Task directions: In the entries that follow, how many lines contain "turquesa"? Please reply with only the number.
*** Begin section ***
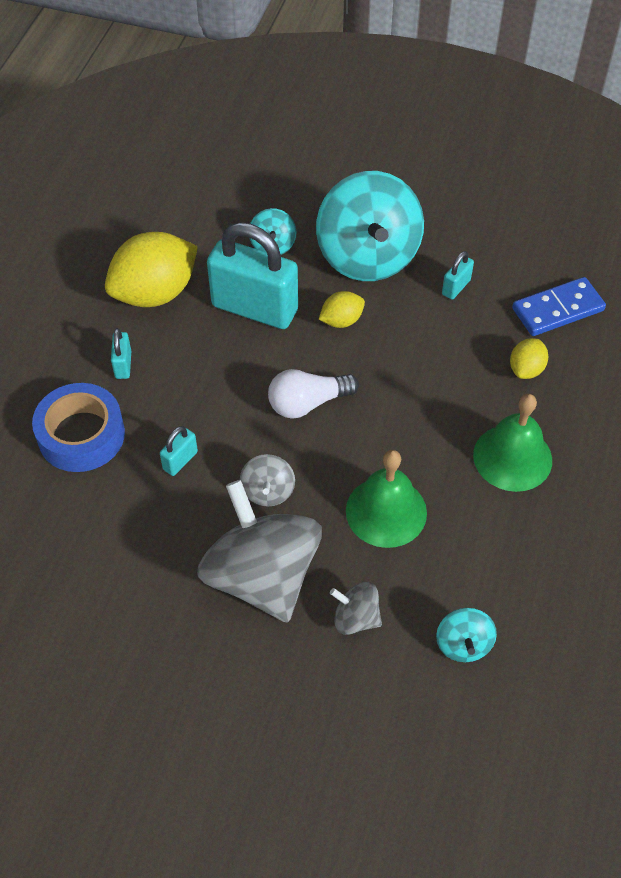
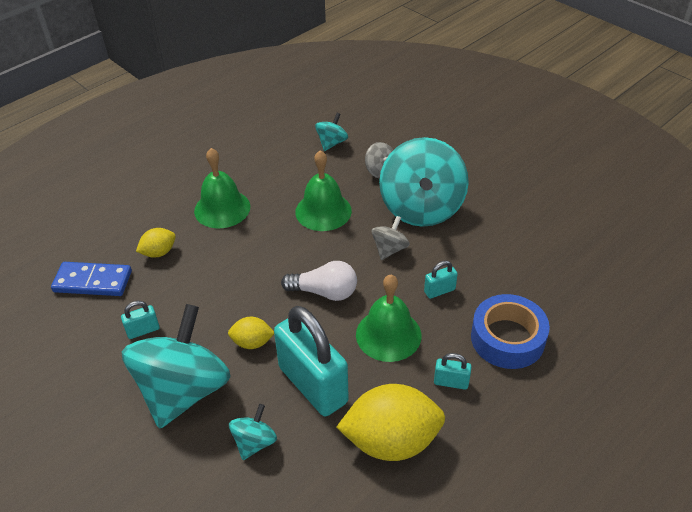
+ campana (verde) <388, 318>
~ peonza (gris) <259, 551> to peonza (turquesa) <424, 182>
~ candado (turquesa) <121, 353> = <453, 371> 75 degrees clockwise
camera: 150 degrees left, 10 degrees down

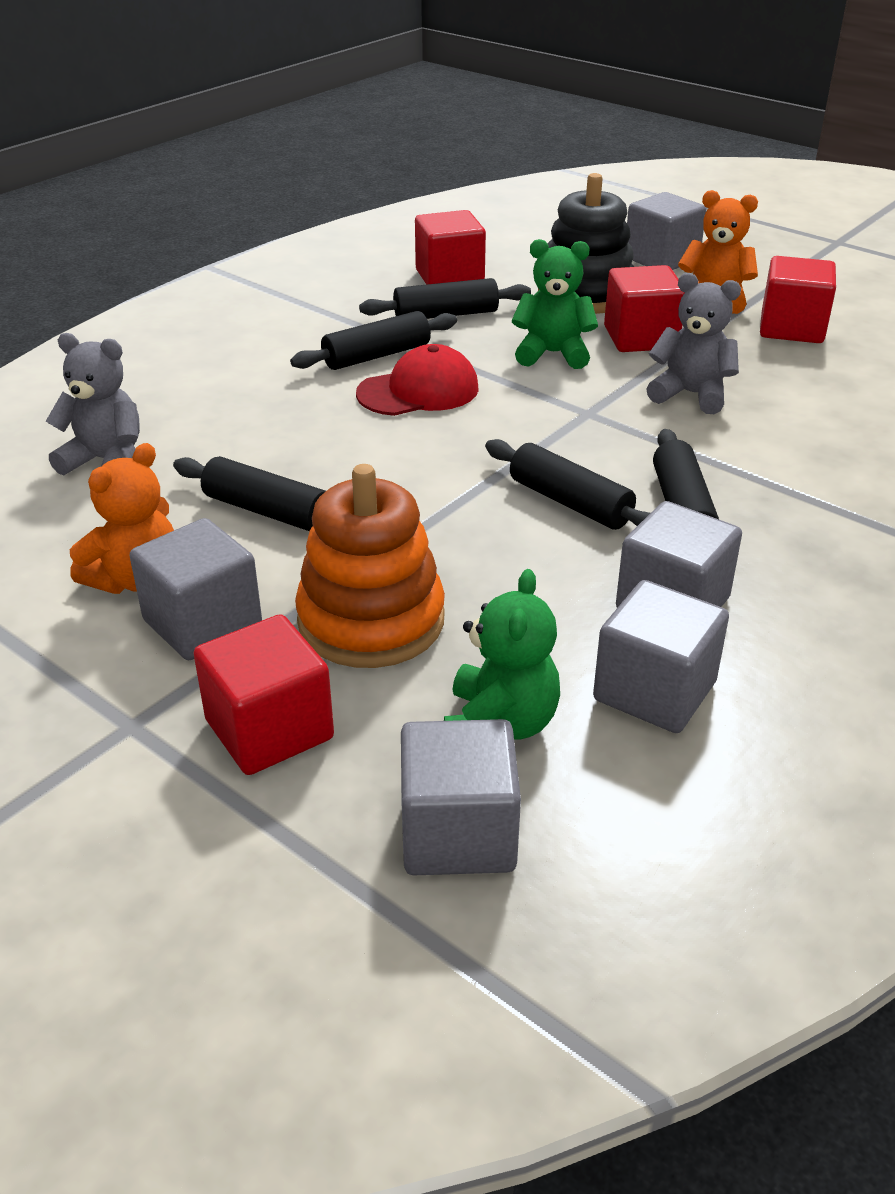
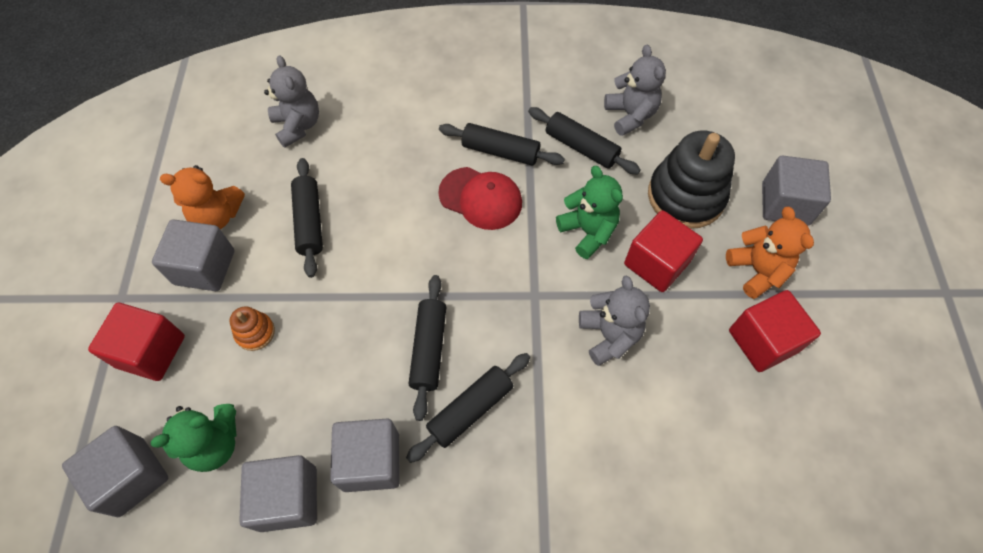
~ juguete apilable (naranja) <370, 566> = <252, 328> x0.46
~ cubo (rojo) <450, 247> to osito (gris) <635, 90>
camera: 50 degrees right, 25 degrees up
*** End section ***
Result for this task: 2